EXERCISE AIM:
Repeat only the lines below from the one that contains "barbecue: (193, 243) -> (553, 226), moved" through the final line, exactly. Omit pictures.

--------------------------------------------------

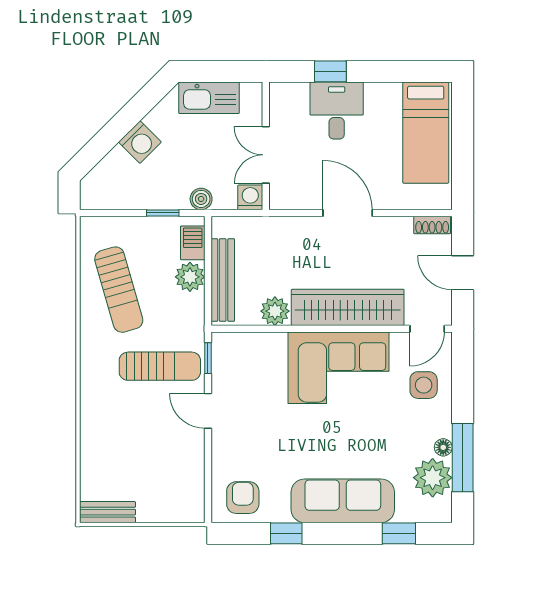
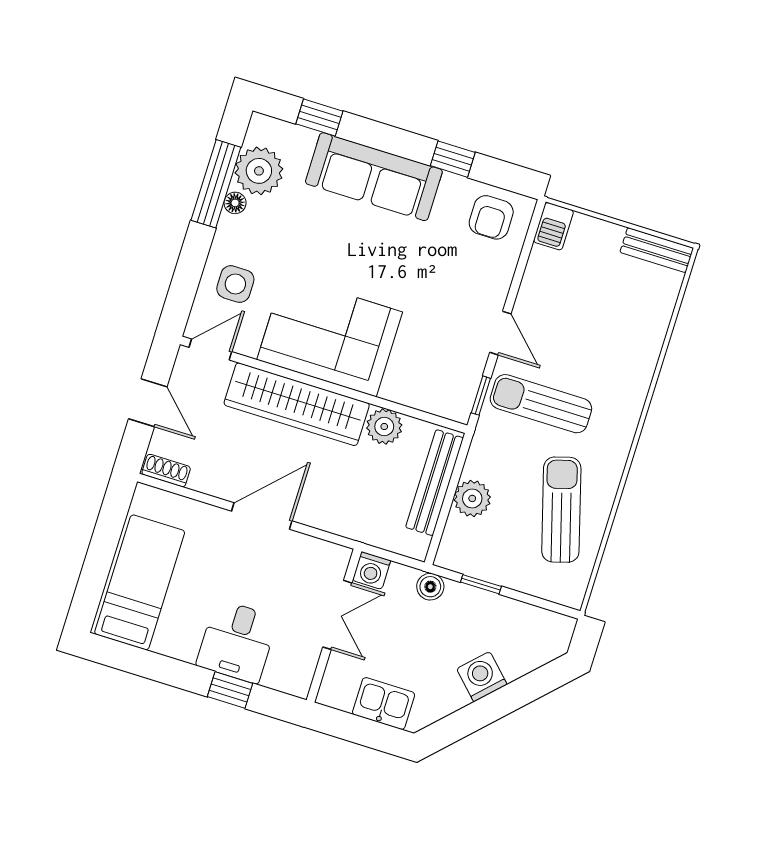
kitchen sink: (209, 98) -> (384, 704), width x0.73
door: (348, 213) -> (262, 516), swing flipped
barbecue: (193, 243) -> (553, 226), moved

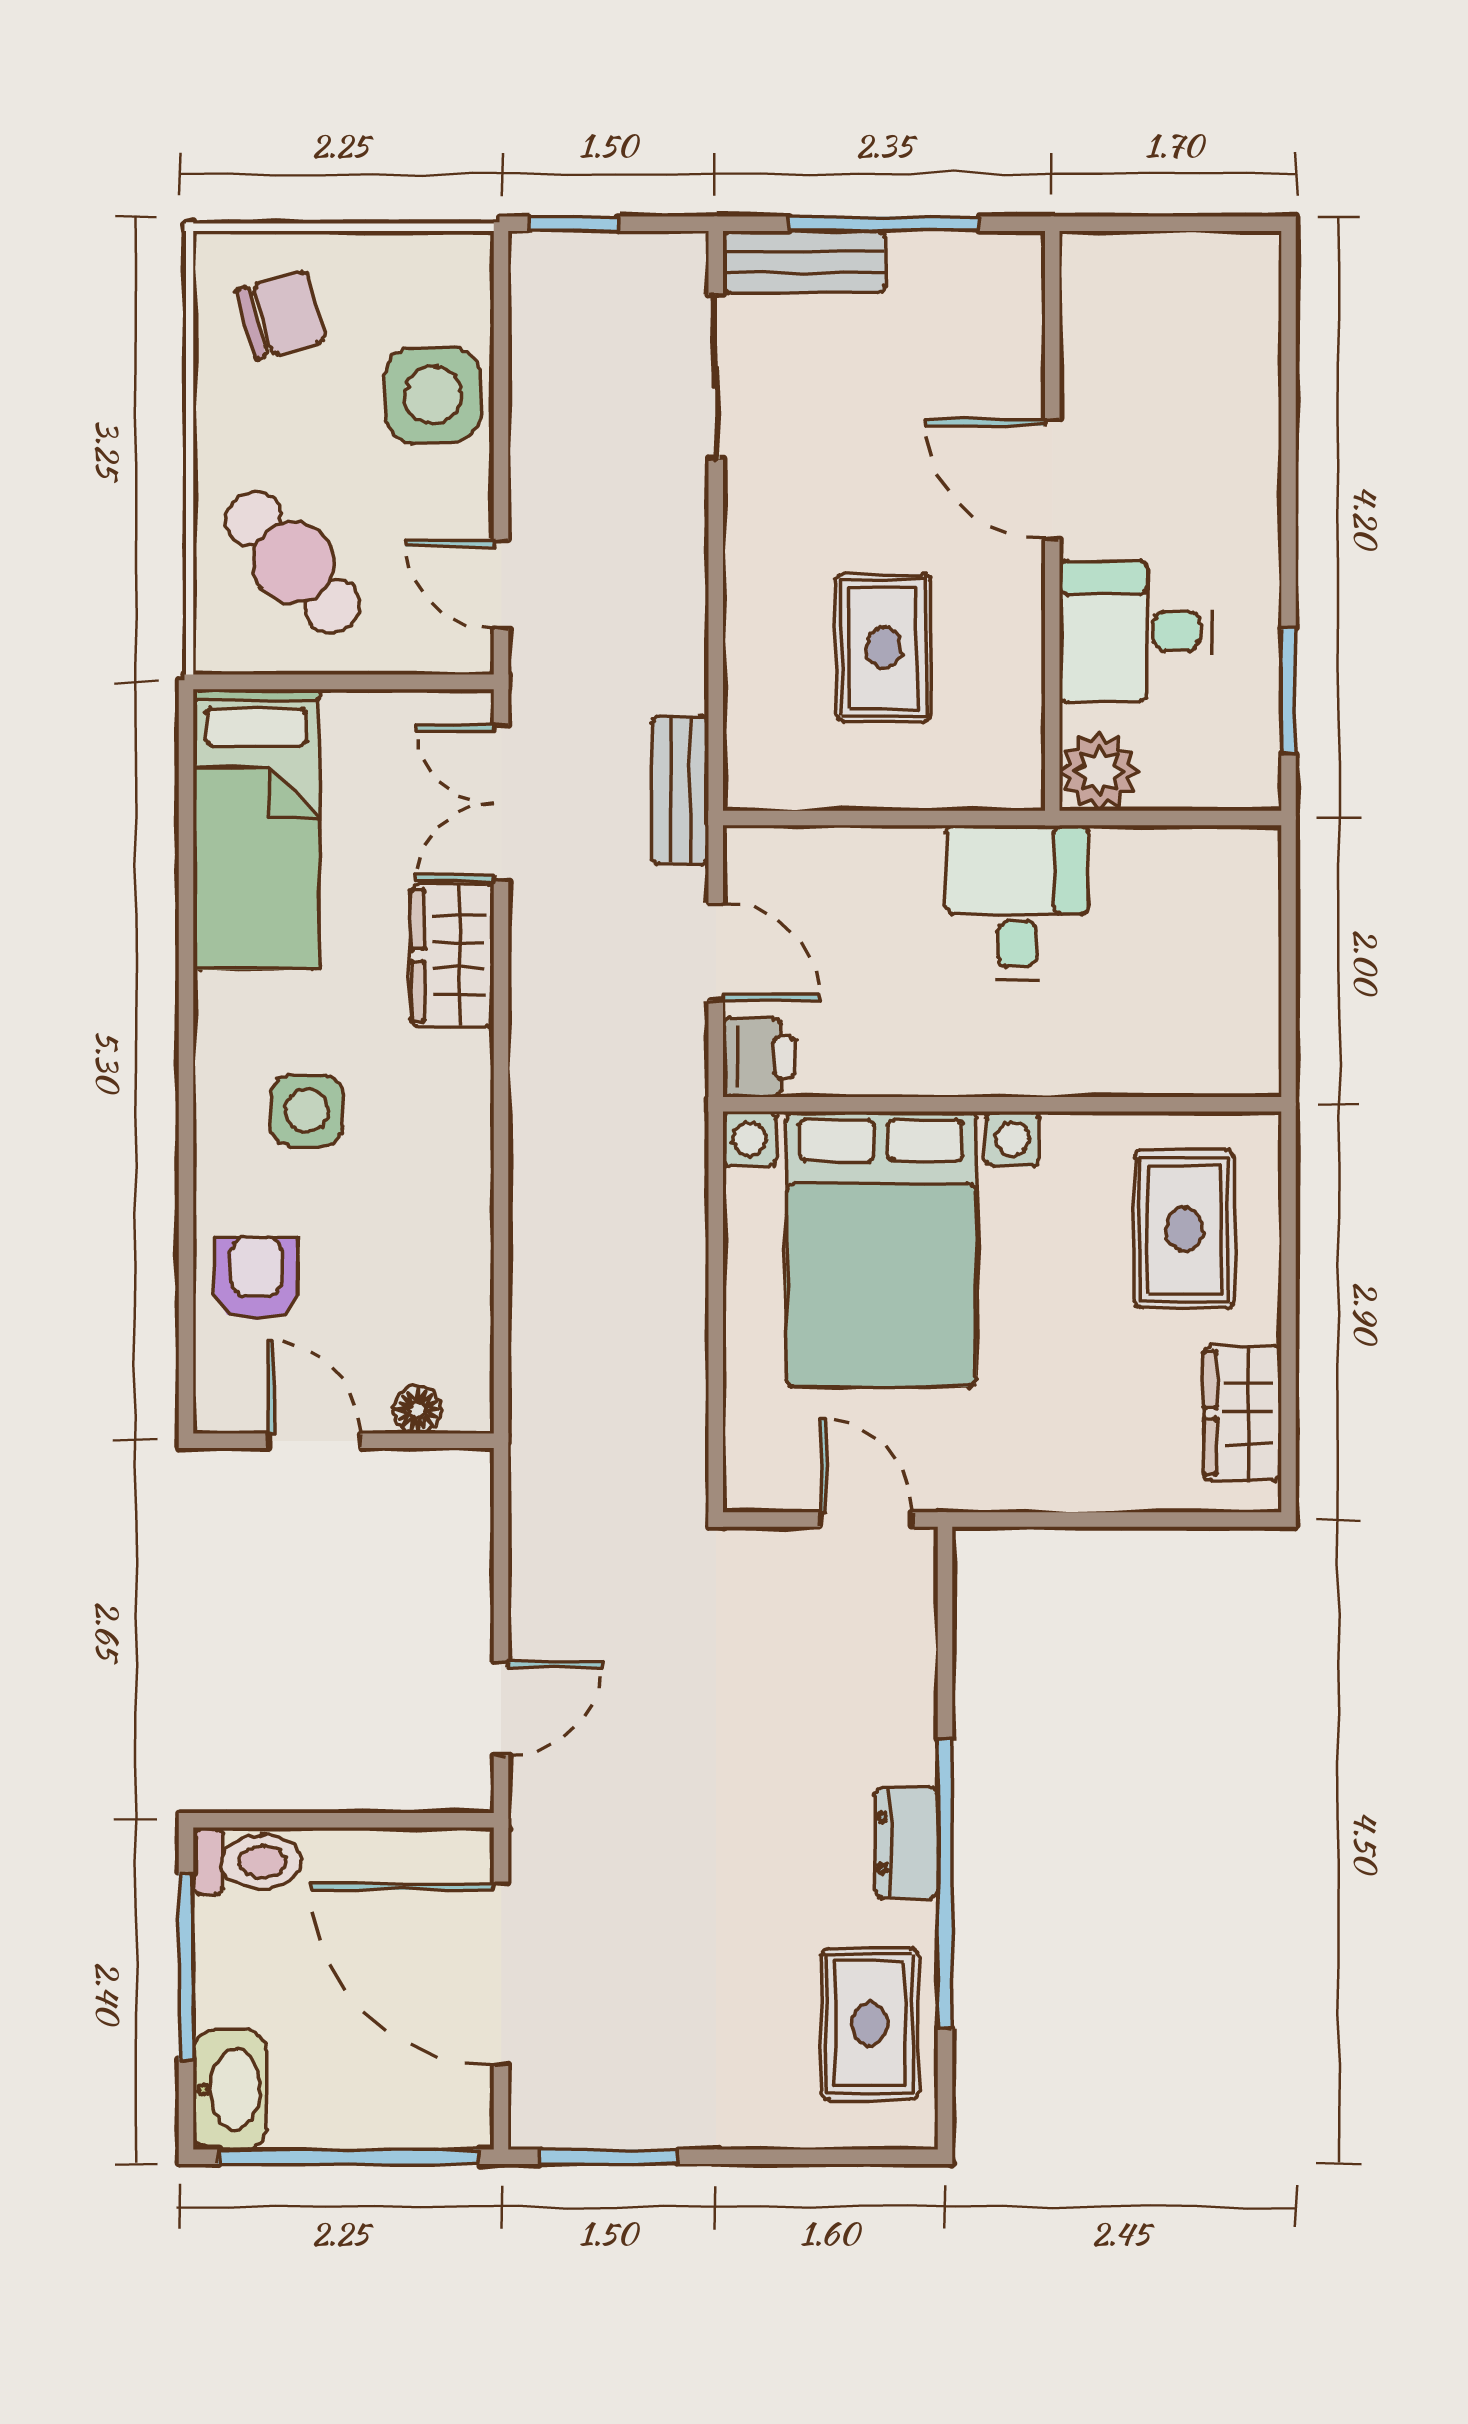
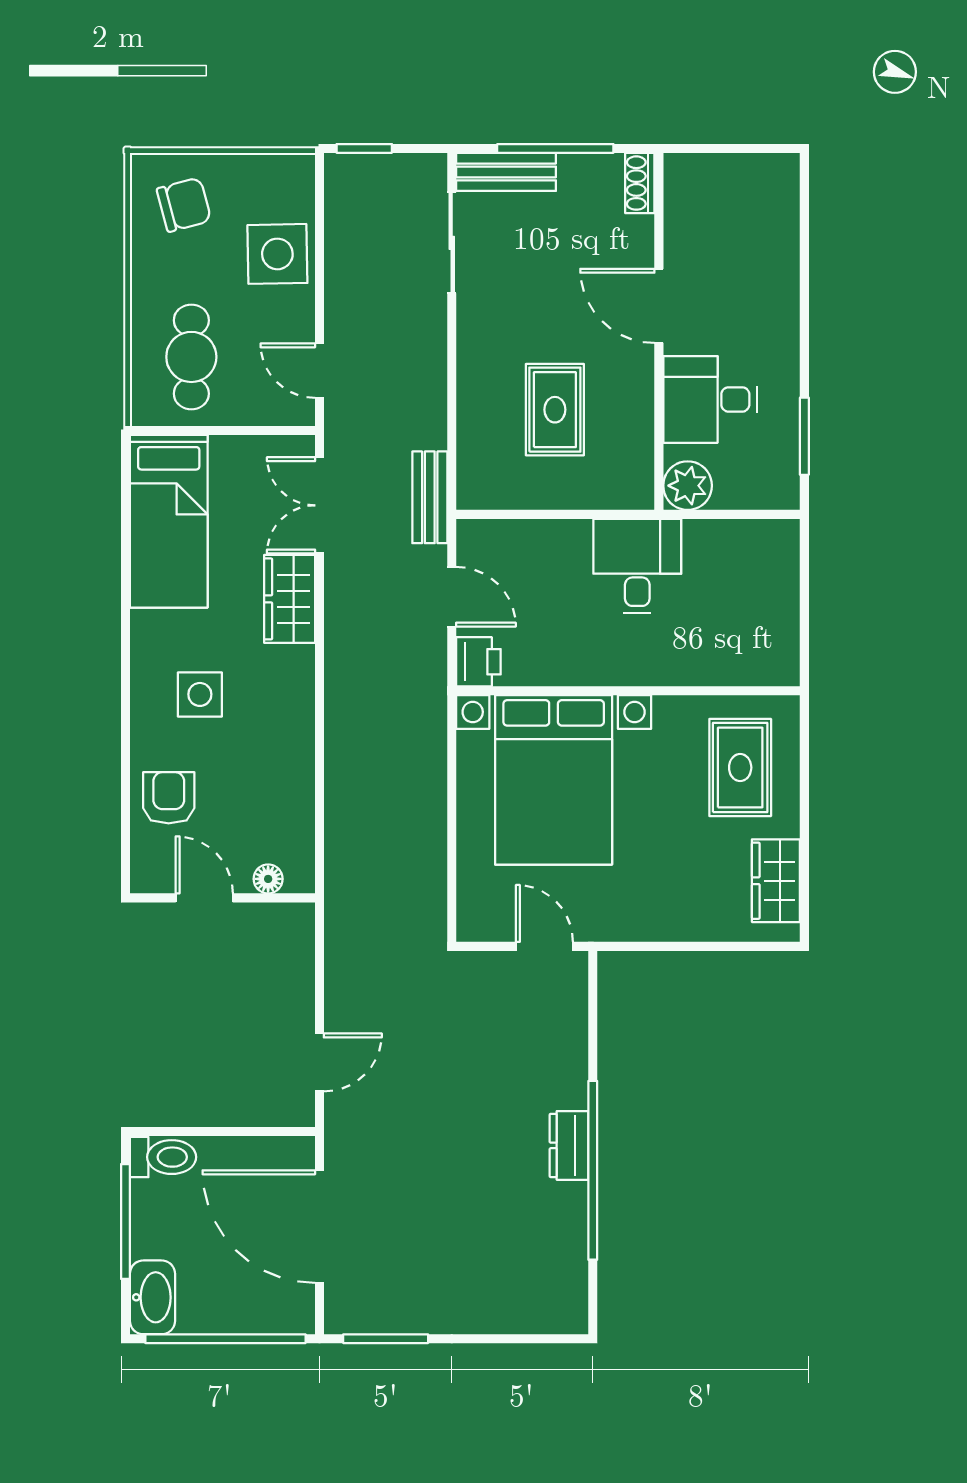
shoe rack: (1021, 280) -> (640, 183), added
cafe table: (293, 562) -> (191, 357), turned 42
rug: (870, 2024) -> (547, 1257), removed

--------------------------------------------------

SOLUTION TO THE EXERCISE:
barbecue: (193, 243) -> (553, 226), moved

shoe rack: (1021, 280) -> (640, 183), added
cafe table: (293, 562) -> (191, 357), turned 42
rug: (870, 2024) -> (547, 1257), removed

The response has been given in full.